Before-and-after change records
· · ·
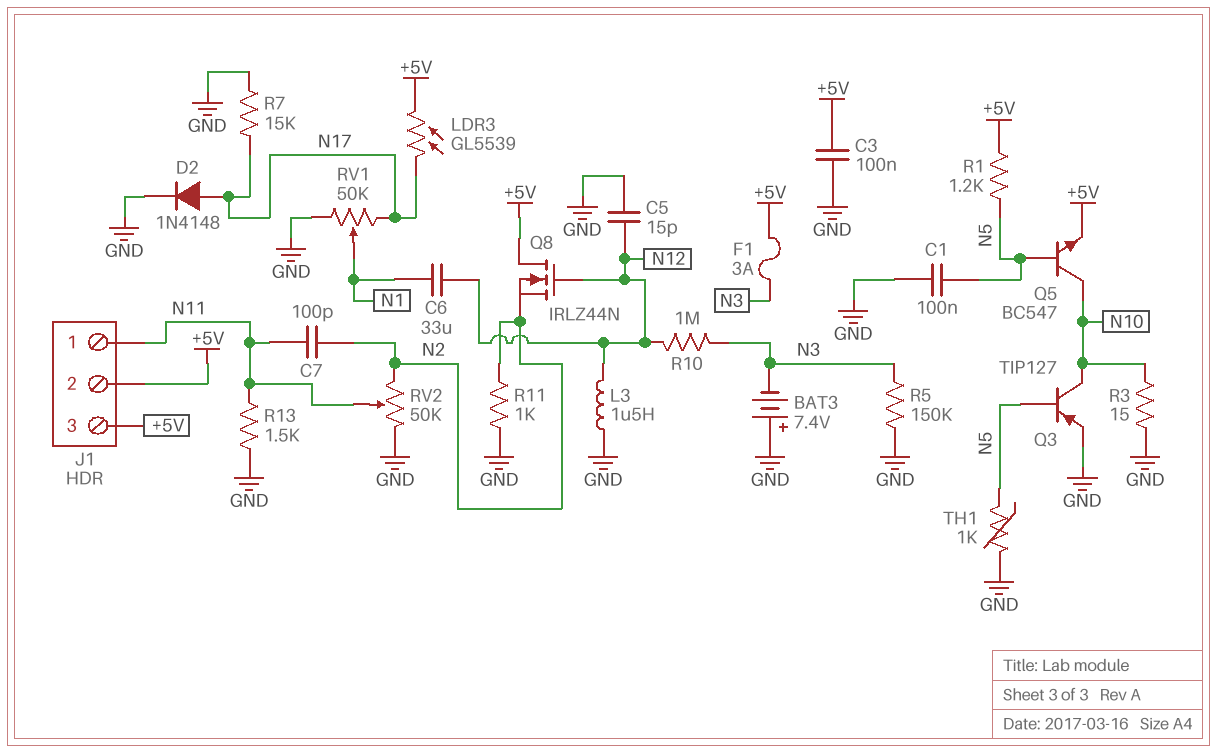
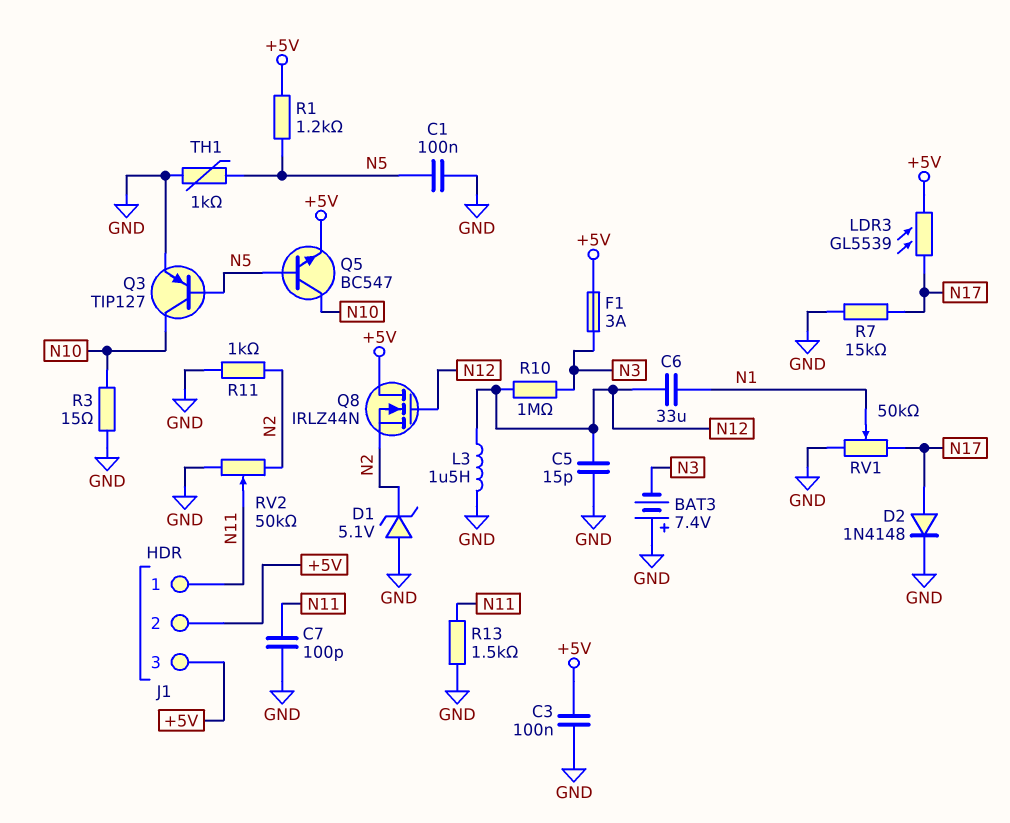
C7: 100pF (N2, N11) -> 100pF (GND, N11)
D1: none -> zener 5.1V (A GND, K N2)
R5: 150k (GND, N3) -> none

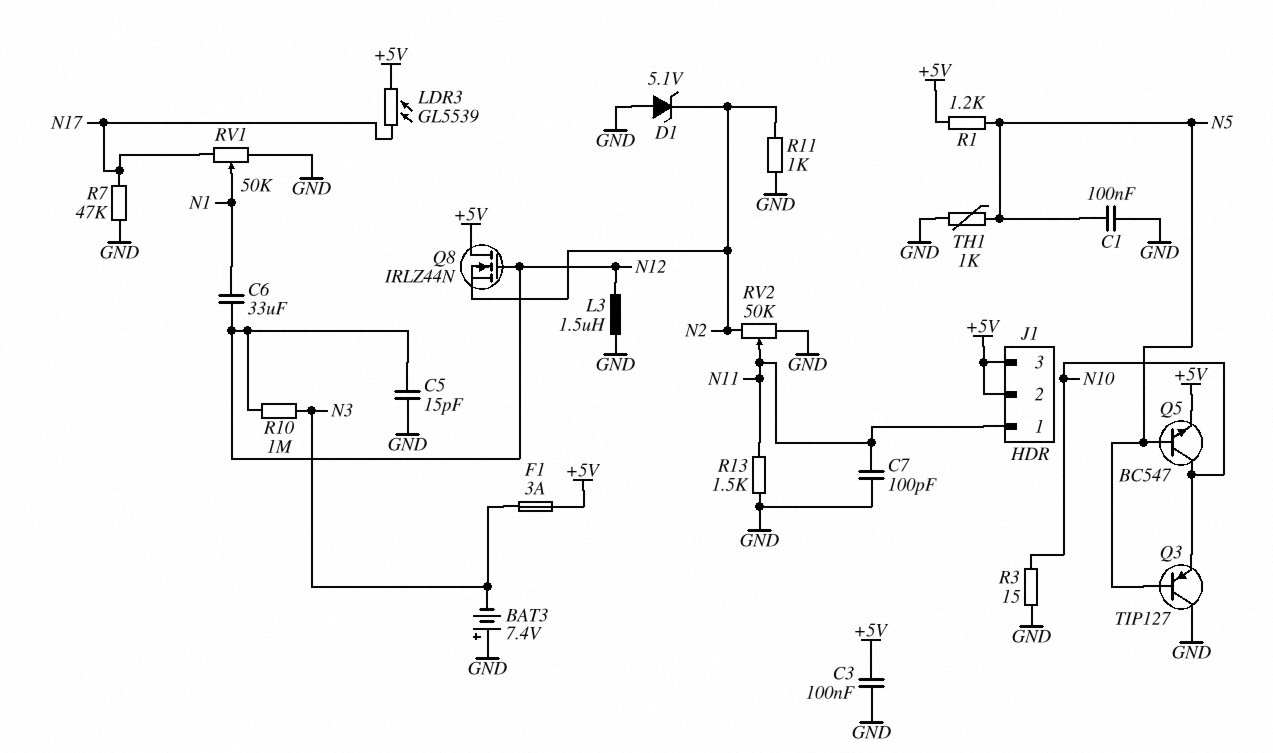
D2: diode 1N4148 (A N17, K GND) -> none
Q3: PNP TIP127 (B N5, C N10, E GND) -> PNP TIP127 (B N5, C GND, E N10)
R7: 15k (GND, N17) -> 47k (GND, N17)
· · ·
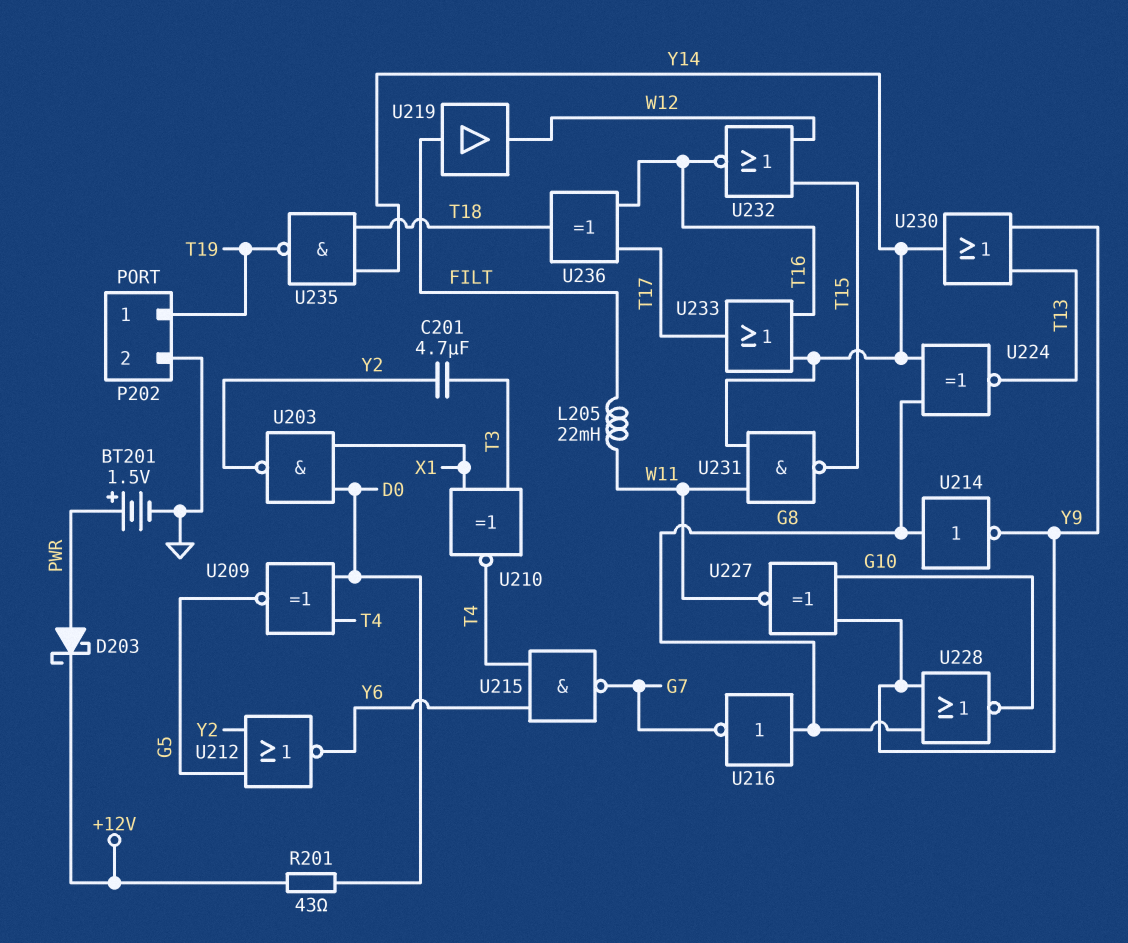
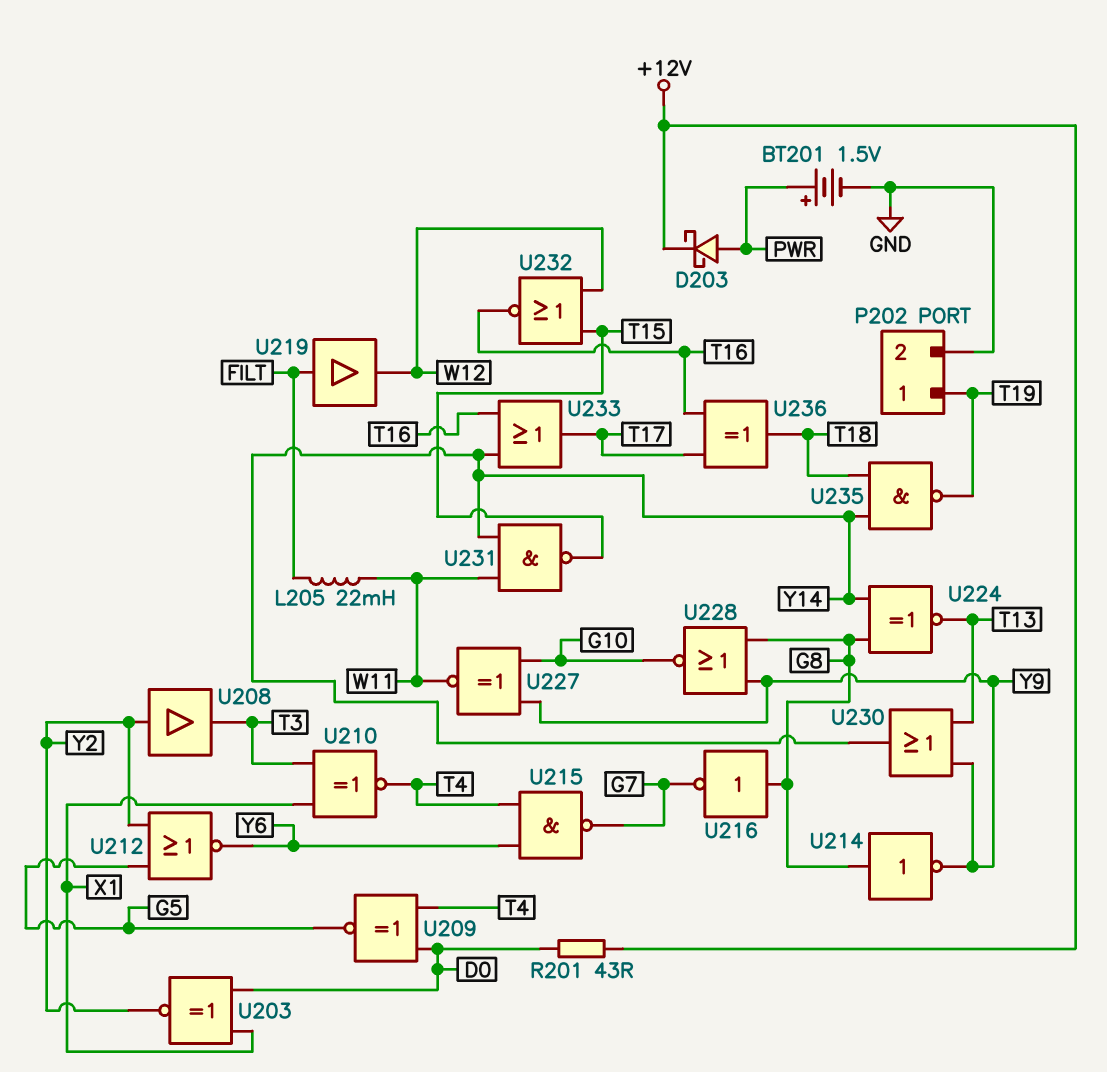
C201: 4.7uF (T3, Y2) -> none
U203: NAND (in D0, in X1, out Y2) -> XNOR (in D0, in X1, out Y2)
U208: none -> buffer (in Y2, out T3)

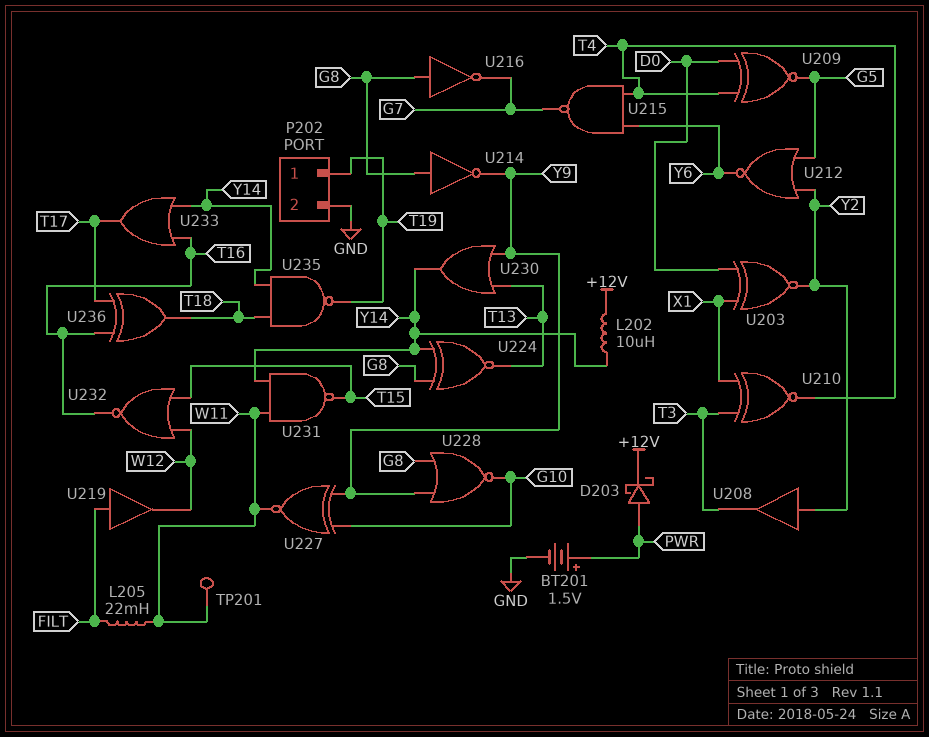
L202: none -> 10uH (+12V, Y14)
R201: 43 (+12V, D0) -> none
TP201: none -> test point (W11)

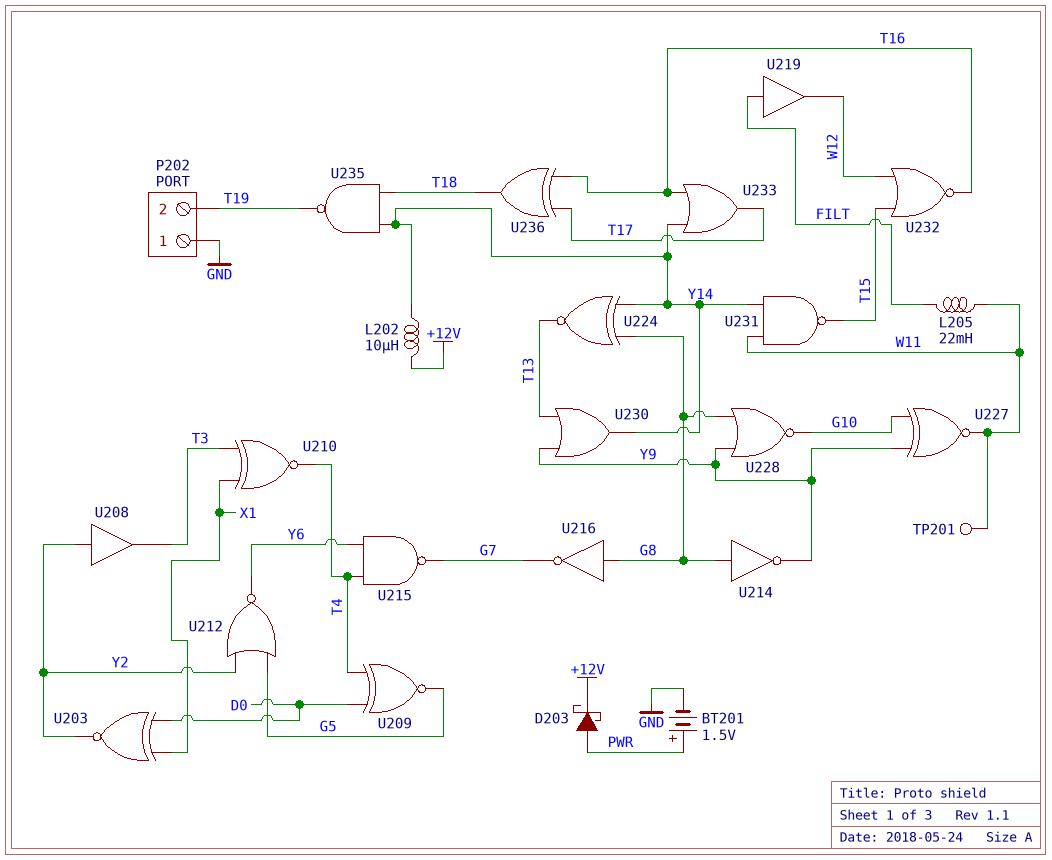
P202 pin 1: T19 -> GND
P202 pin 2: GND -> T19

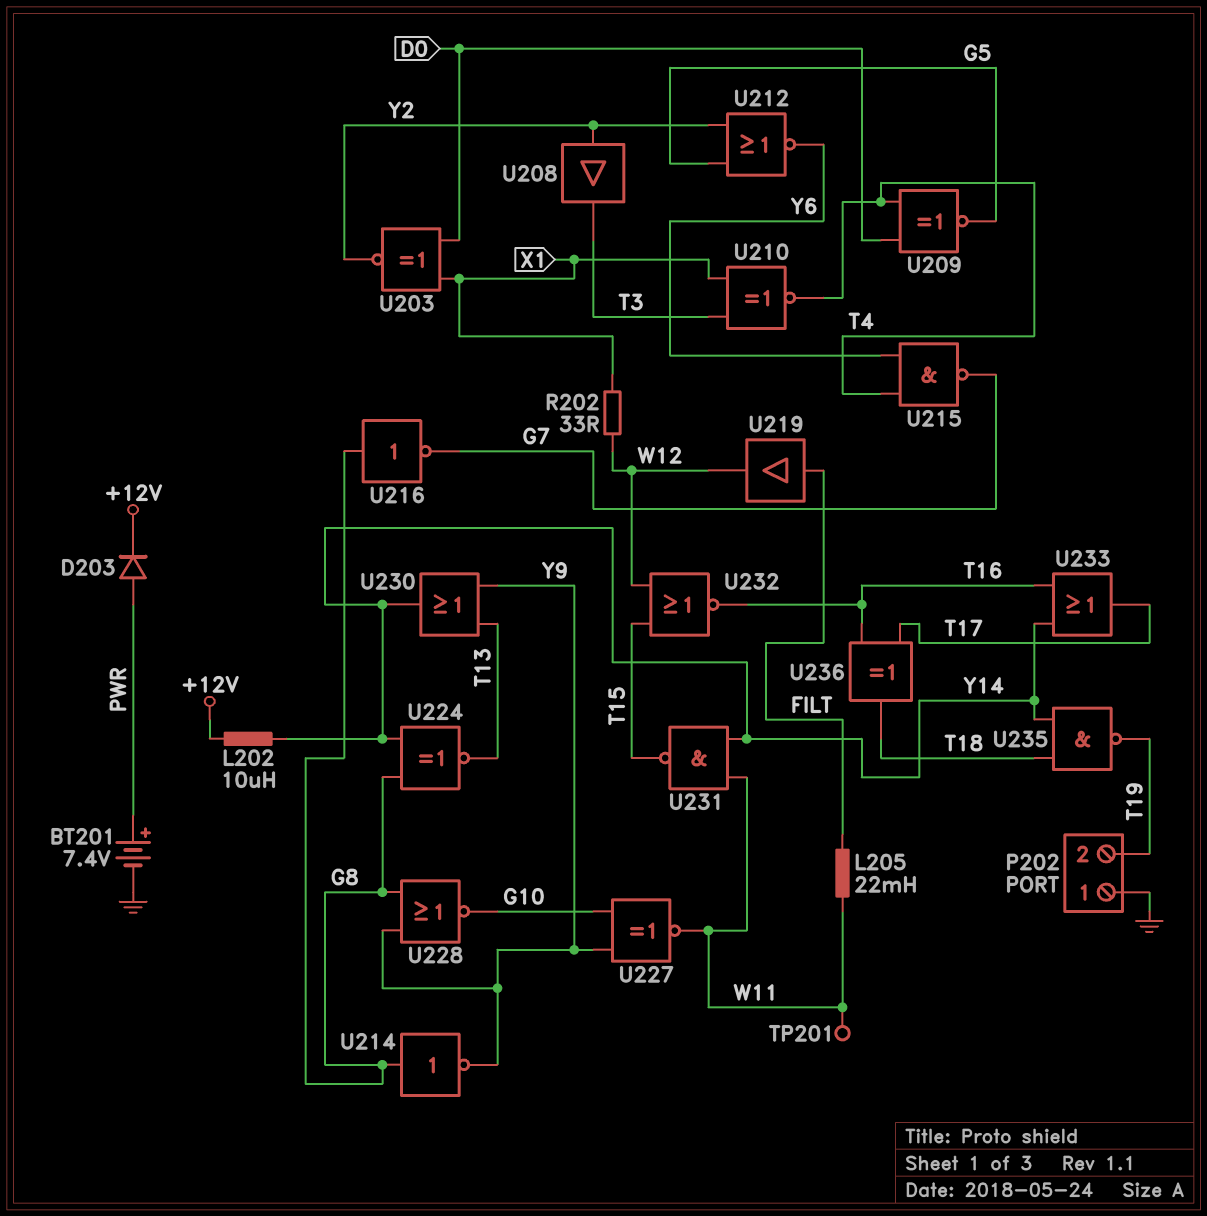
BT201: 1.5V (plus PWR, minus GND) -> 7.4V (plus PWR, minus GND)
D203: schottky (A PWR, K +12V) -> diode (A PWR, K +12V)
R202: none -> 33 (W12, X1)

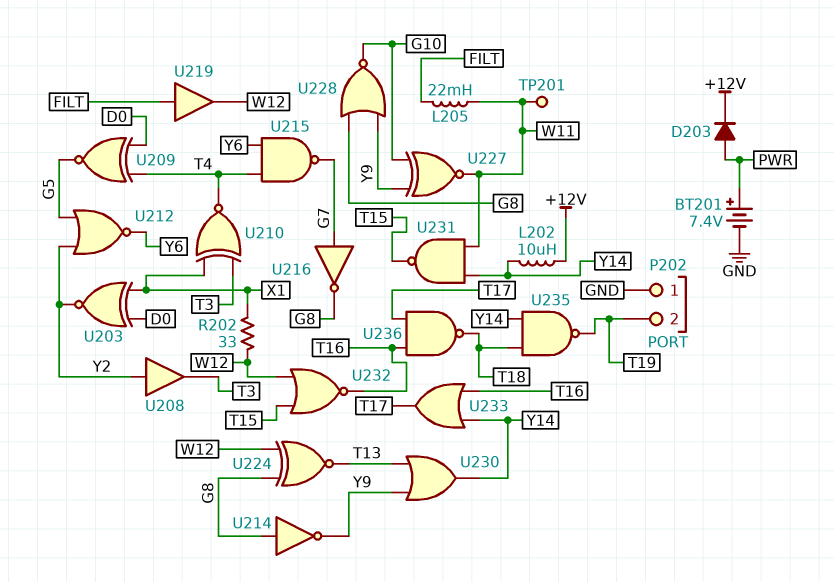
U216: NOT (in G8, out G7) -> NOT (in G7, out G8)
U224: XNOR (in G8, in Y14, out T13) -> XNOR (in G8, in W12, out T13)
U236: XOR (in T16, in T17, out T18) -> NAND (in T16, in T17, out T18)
· · ·
_Work order_: An exact copy is needed of the stretch above that opens with the line containing "C7: 100pF (N2, N11) -> 100pF (GND, N11)" and closes with the line containing "R7: 15k (GND, N17) -> 47k (GND, N17)"; the pictures are not part of it.

_Written reply_:
C7: 100pF (N2, N11) -> 100pF (GND, N11)
D1: none -> zener 5.1V (A GND, K N2)
R5: 150k (GND, N3) -> none

D2: diode 1N4148 (A N17, K GND) -> none
Q3: PNP TIP127 (B N5, C N10, E GND) -> PNP TIP127 (B N5, C GND, E N10)
R7: 15k (GND, N17) -> 47k (GND, N17)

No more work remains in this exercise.